---------- Source material

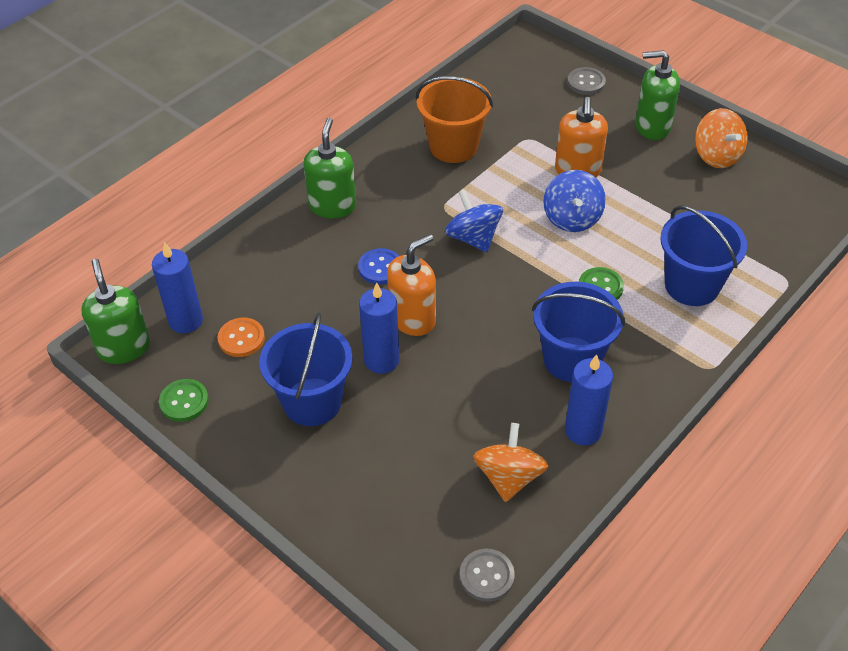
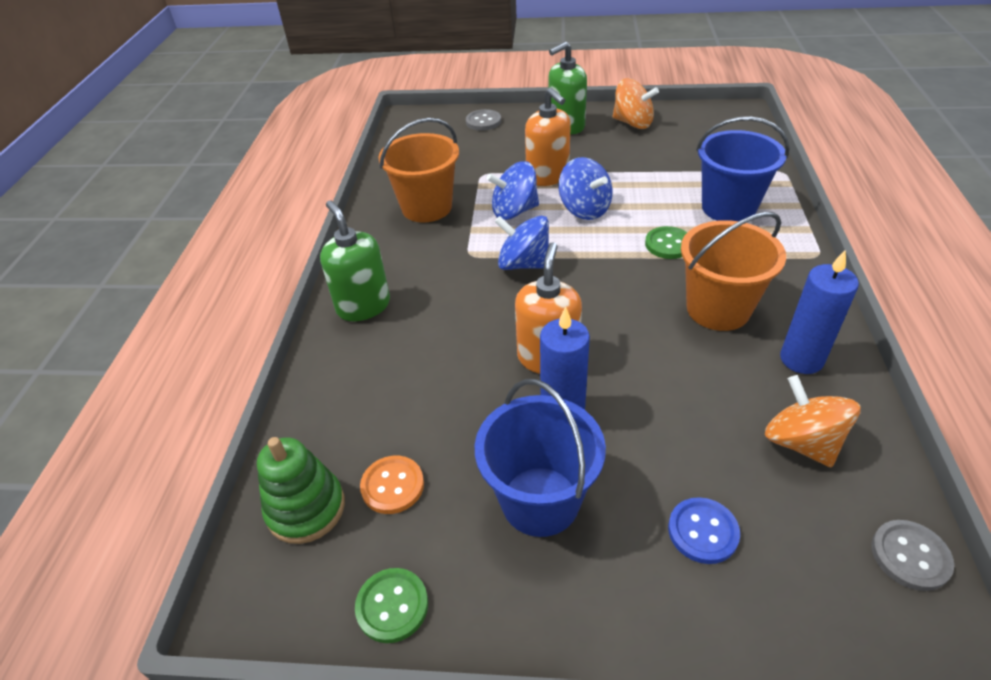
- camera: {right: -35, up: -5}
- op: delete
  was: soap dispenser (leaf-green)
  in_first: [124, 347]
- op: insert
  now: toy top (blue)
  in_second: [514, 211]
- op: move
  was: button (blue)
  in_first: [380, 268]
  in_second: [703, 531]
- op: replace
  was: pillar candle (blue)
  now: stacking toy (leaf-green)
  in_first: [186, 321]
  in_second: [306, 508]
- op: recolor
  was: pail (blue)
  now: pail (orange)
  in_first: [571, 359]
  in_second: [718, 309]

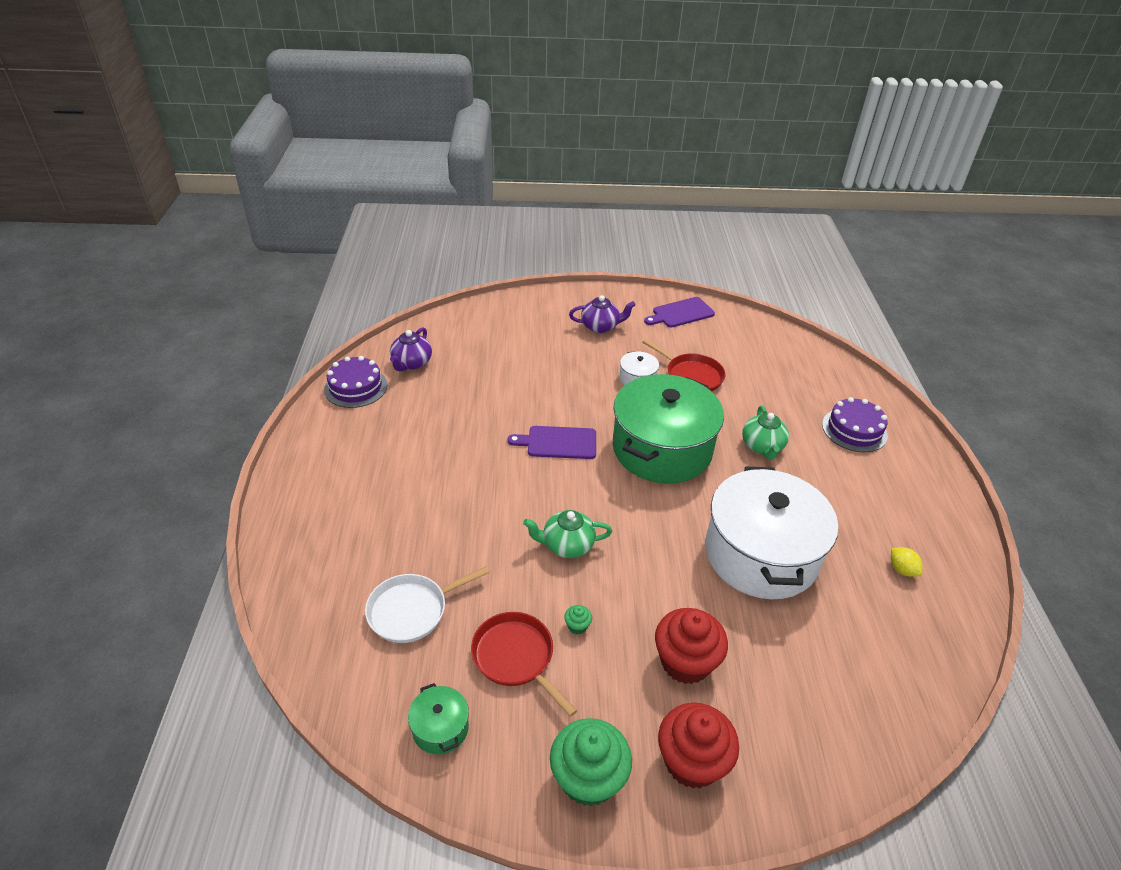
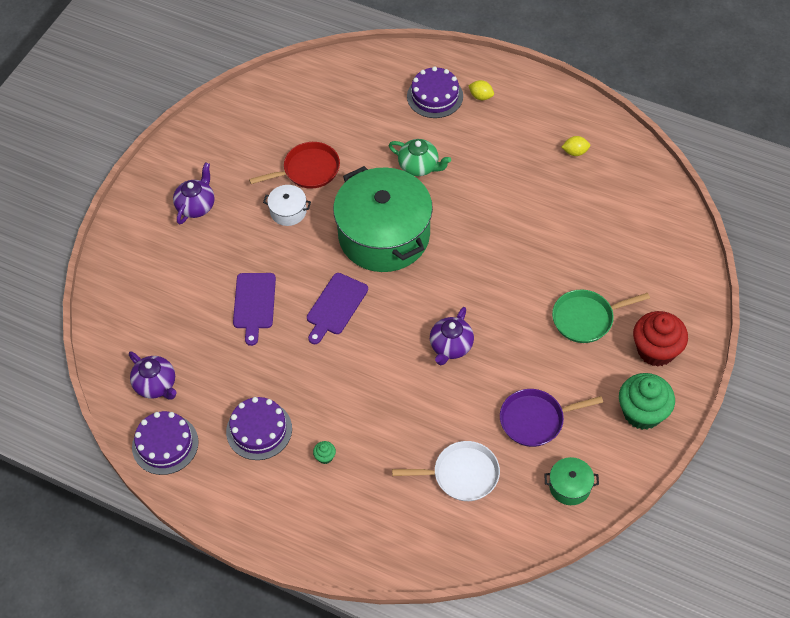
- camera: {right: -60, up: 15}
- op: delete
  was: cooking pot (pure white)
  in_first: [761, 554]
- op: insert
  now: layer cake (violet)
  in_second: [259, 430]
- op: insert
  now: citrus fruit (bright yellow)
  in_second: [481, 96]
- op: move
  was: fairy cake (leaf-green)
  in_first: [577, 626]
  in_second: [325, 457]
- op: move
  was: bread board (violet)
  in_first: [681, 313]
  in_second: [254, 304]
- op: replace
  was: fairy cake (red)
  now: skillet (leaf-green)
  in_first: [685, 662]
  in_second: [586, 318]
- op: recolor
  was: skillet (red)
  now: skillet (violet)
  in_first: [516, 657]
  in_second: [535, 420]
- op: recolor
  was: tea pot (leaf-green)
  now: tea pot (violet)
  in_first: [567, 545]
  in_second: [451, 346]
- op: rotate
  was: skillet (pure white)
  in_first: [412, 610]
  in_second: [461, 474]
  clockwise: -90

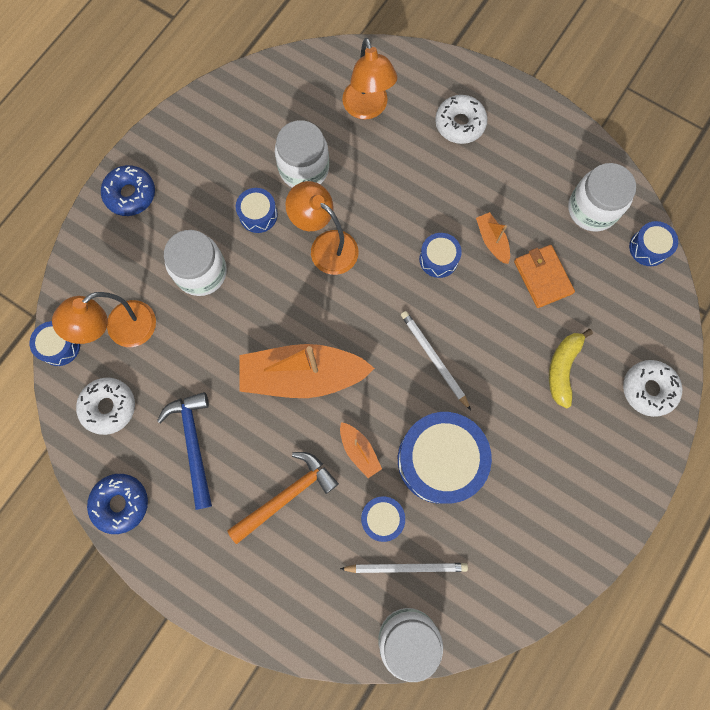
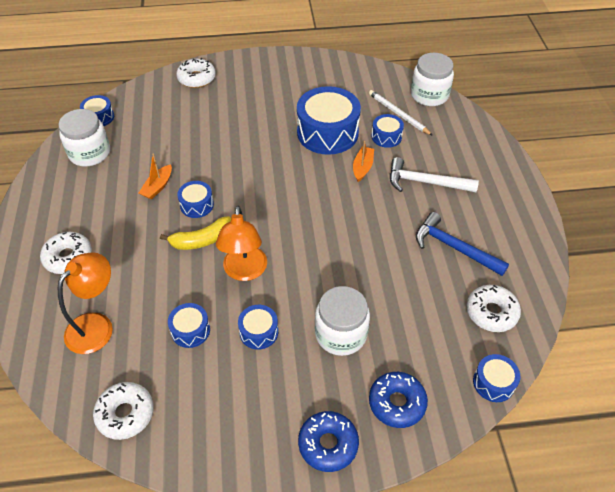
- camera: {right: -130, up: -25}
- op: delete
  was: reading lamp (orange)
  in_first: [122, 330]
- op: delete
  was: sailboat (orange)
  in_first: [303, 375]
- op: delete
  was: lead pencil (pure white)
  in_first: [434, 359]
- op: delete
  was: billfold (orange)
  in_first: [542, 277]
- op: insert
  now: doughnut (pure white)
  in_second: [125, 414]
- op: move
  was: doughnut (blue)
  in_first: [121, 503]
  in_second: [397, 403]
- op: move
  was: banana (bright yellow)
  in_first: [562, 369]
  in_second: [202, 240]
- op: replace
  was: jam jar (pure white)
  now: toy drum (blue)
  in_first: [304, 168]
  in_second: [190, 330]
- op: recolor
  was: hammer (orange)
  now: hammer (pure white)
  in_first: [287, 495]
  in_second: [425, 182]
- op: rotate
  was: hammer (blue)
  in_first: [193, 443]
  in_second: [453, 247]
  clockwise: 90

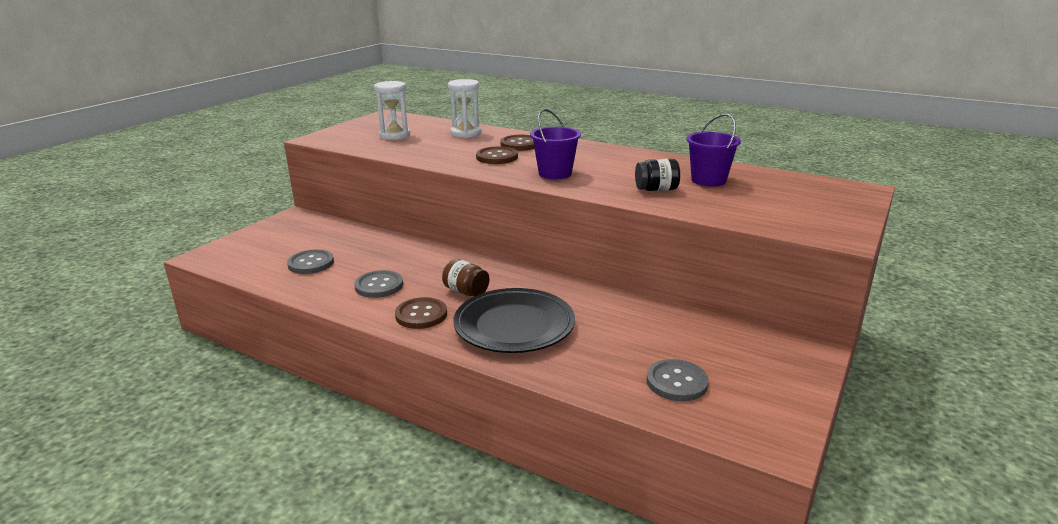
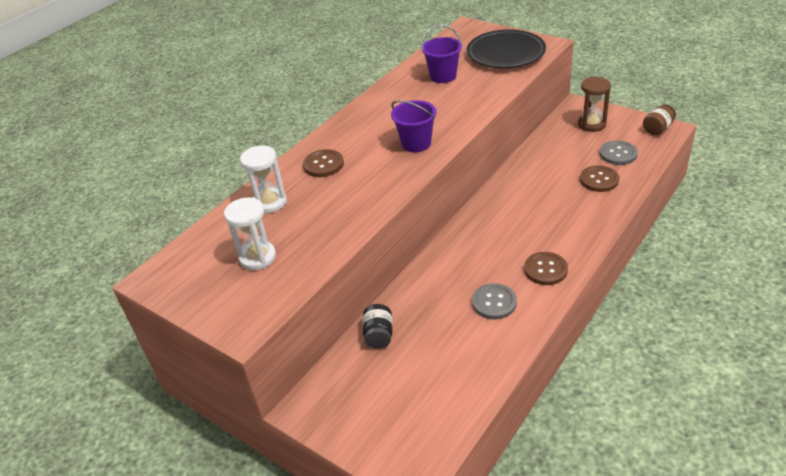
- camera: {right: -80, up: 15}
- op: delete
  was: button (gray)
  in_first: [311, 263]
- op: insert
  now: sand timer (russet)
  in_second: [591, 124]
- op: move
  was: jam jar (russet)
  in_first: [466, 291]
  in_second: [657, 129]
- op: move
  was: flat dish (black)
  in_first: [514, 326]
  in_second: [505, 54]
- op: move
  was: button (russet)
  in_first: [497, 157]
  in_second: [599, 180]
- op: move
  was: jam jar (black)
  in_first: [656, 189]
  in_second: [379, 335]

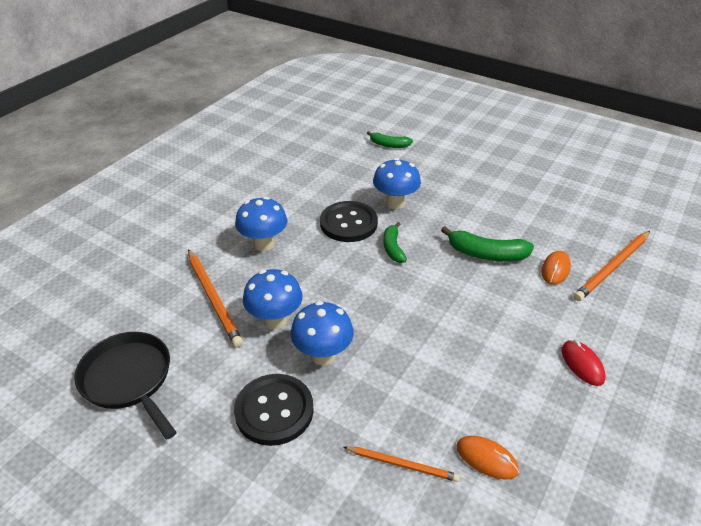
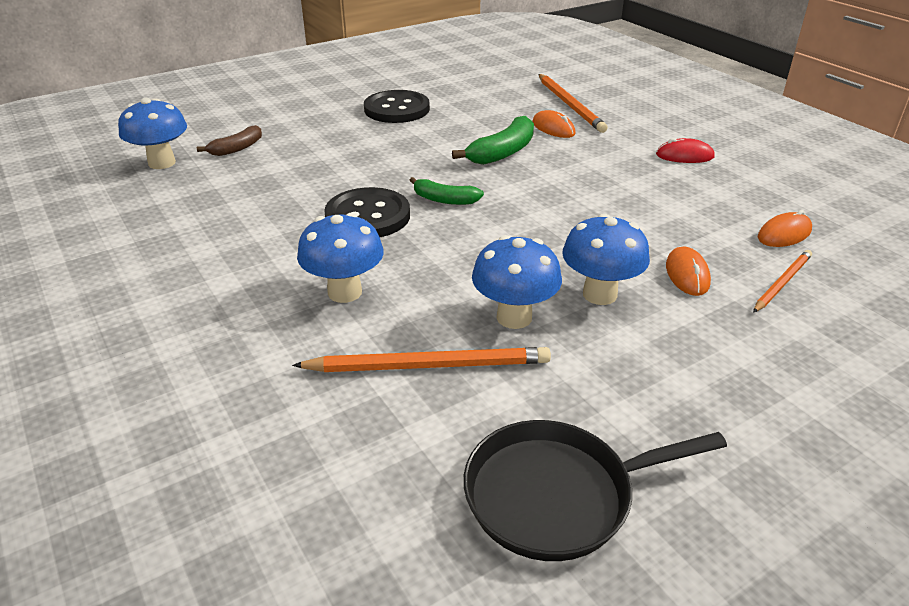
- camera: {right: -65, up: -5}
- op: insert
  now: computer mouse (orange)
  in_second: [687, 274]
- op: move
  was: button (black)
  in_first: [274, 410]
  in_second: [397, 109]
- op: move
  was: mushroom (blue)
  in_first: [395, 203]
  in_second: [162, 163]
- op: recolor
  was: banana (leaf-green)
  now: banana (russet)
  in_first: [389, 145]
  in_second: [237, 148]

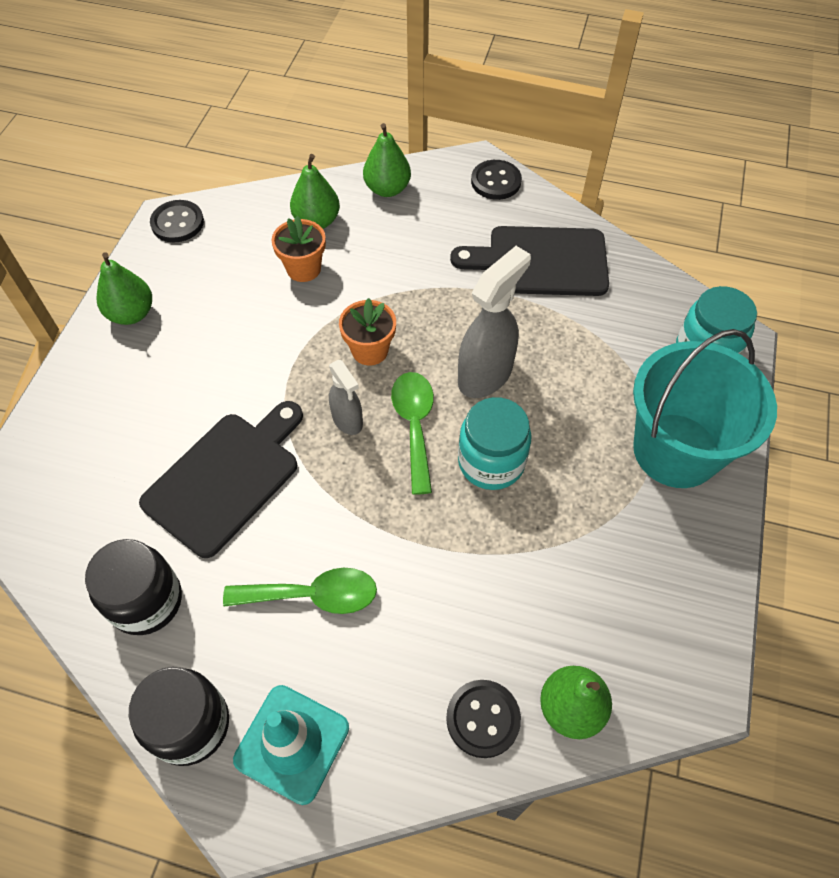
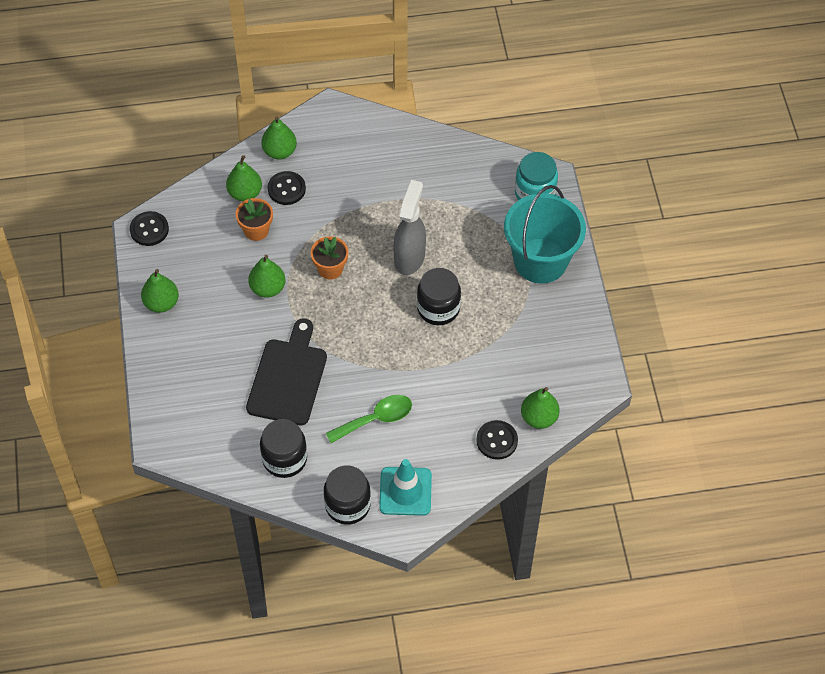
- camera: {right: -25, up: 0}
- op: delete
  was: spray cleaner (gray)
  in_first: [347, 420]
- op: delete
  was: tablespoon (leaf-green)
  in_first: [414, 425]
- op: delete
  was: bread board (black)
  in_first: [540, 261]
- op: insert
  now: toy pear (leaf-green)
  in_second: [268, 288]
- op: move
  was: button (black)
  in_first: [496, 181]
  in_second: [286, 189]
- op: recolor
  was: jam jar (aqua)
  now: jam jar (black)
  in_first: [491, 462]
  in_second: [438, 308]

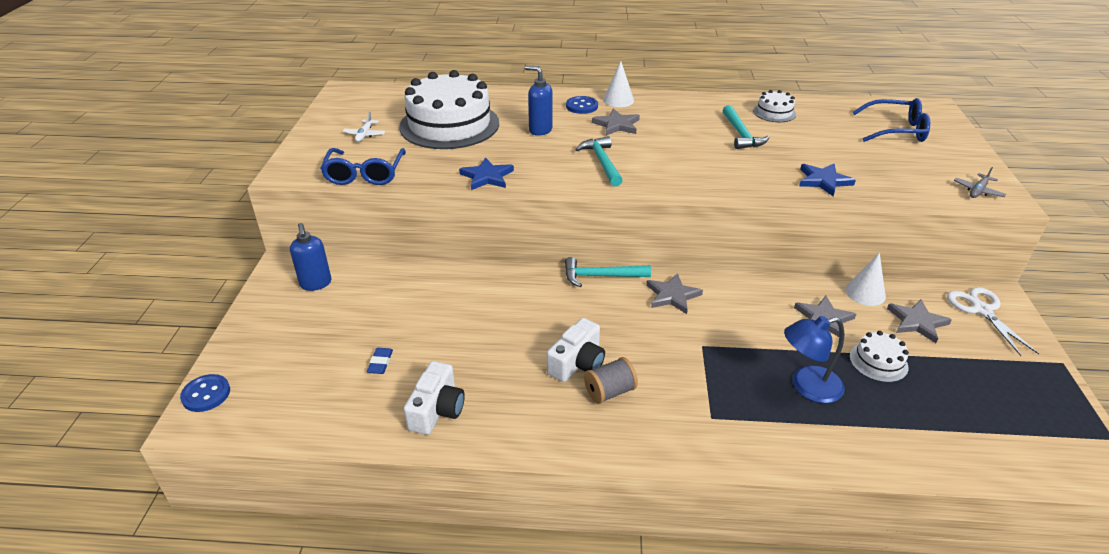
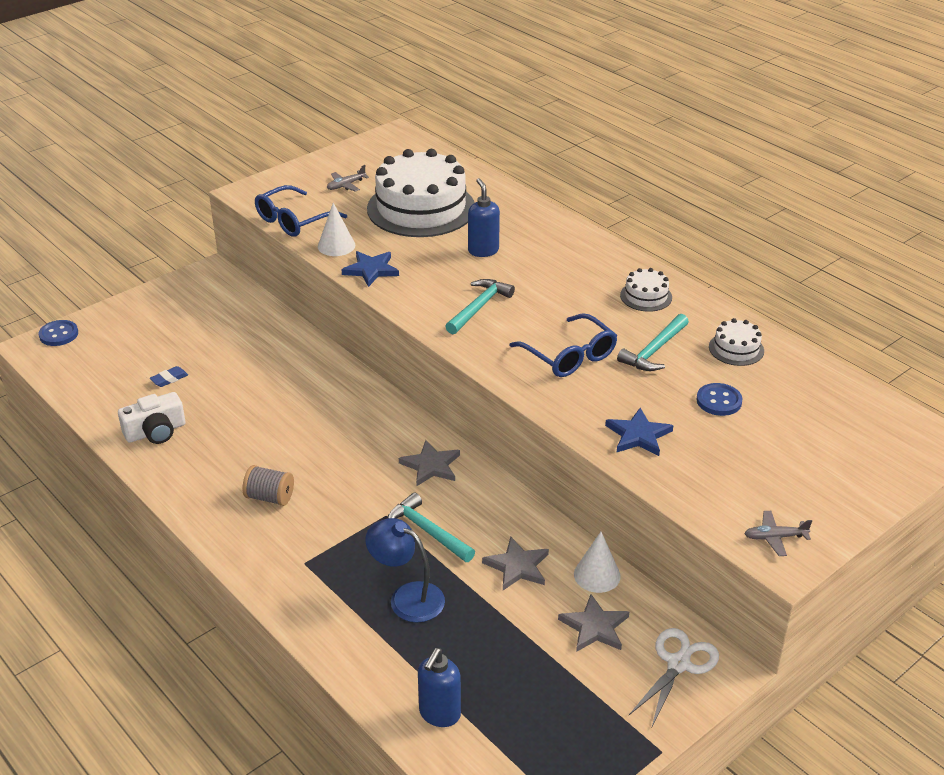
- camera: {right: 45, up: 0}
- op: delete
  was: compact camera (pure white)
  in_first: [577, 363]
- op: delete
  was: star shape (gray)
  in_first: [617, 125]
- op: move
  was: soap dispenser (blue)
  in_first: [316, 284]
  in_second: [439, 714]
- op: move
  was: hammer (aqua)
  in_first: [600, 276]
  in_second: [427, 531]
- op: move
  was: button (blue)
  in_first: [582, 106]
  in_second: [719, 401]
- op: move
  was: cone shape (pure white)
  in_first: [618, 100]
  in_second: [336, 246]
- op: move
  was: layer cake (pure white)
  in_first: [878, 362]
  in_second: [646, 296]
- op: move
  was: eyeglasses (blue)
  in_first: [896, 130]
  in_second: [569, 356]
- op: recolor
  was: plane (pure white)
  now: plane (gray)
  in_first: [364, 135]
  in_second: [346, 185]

--------------------

Work to be completed: Pictures do not belong in the copy. Repeat only the lines from the top of the records through the line containing "in_first: [571, 359]".

Output below:
- camera: {right: -35, up: -5}
- op: delete
  was: soap dispenser (leaf-green)
  in_first: [124, 347]
- op: insert
  now: toy top (blue)
  in_second: [514, 211]
- op: move
  was: button (blue)
  in_first: [380, 268]
  in_second: [703, 531]
- op: replace
  was: pillar candle (blue)
  now: stacking toy (leaf-green)
  in_first: [186, 321]
  in_second: [306, 508]
- op: recolor
  was: pail (blue)
  now: pail (orange)
  in_first: [571, 359]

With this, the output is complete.